Exact reproduction of all the data is required, with pictures excluded.

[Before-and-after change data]
_ _ _ _

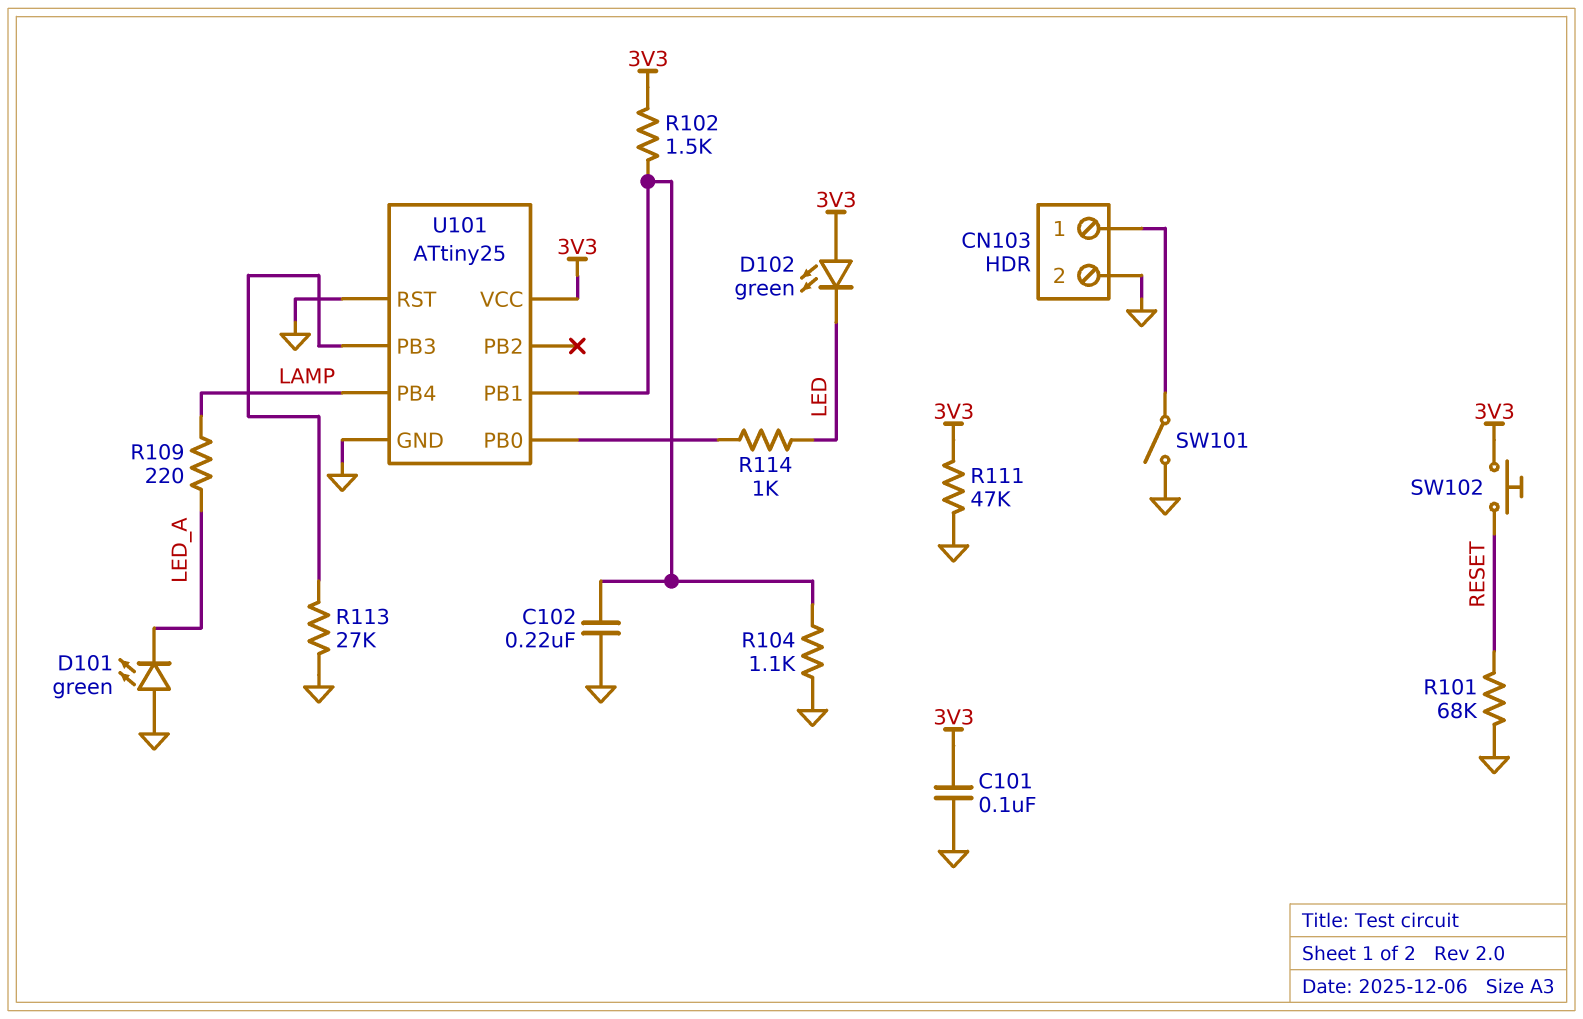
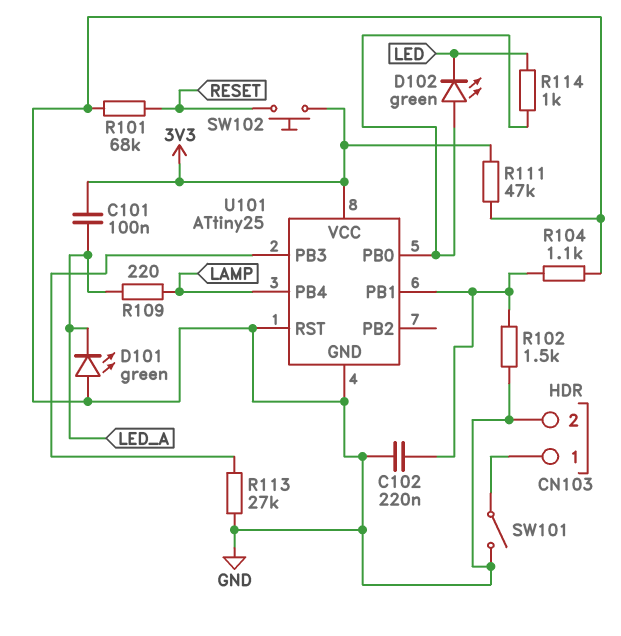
C101: 100nF (3V3, GND) -> 100nF (3V3, LED_A)
D102: LED green (A 3V3, K LED) -> LED green (A U101/PB0, K LED)
R102: 1.5k (3V3, U101/PB1) -> 1.5k (GND, U101/PB1)

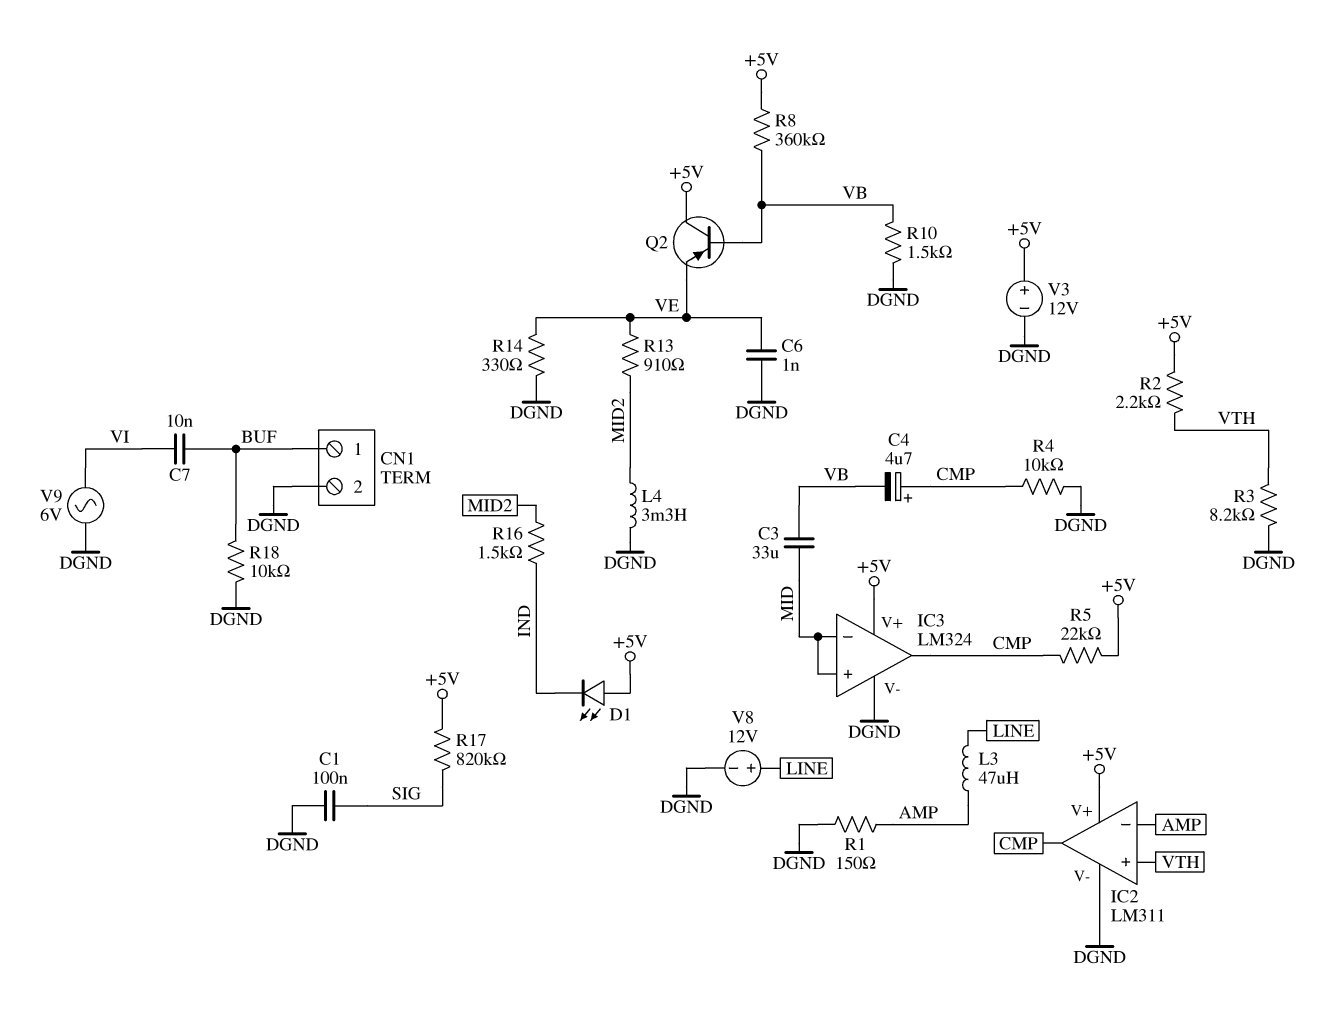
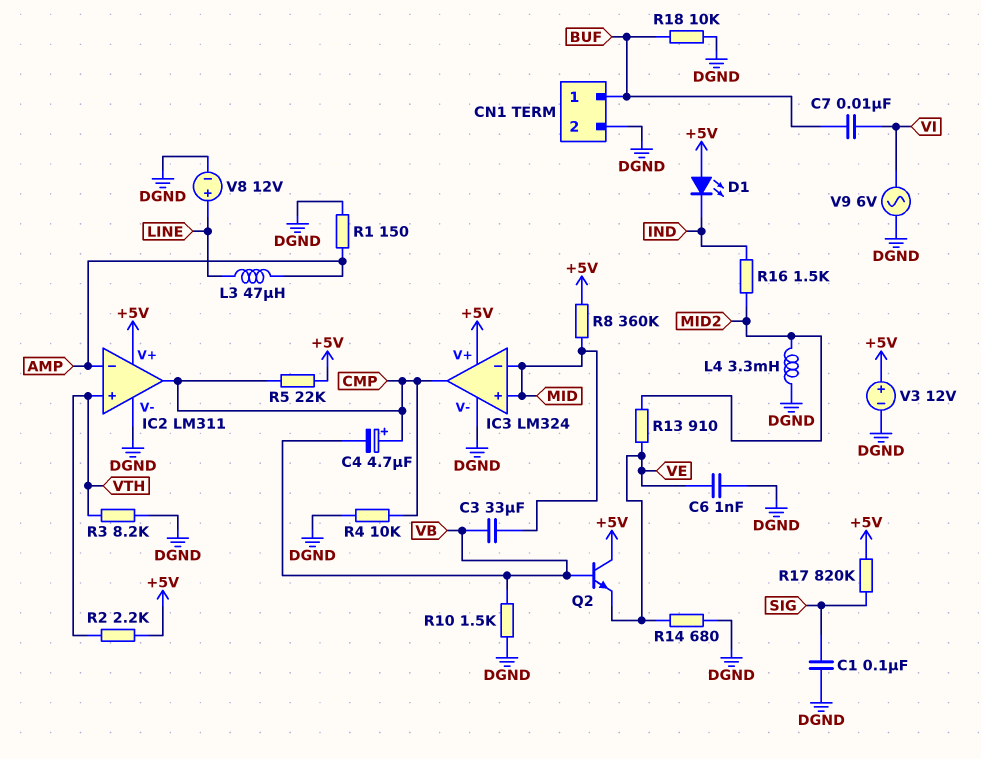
Q2: PNP (B VB, C +5V, E VE) -> NPN (B VB, C +5V, E VE)
R8: 360k (+5V, VB) -> 360k (+5V, MID)
R14: 330 (DGND, VE) -> 680 (DGND, VE)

_ _ _ _

- Your response
C101: 100nF (3V3, GND) -> 100nF (3V3, LED_A)
D102: LED green (A 3V3, K LED) -> LED green (A U101/PB0, K LED)
R102: 1.5k (3V3, U101/PB1) -> 1.5k (GND, U101/PB1)

Q2: PNP (B VB, C +5V, E VE) -> NPN (B VB, C +5V, E VE)
R8: 360k (+5V, VB) -> 360k (+5V, MID)
R14: 330 (DGND, VE) -> 680 (DGND, VE)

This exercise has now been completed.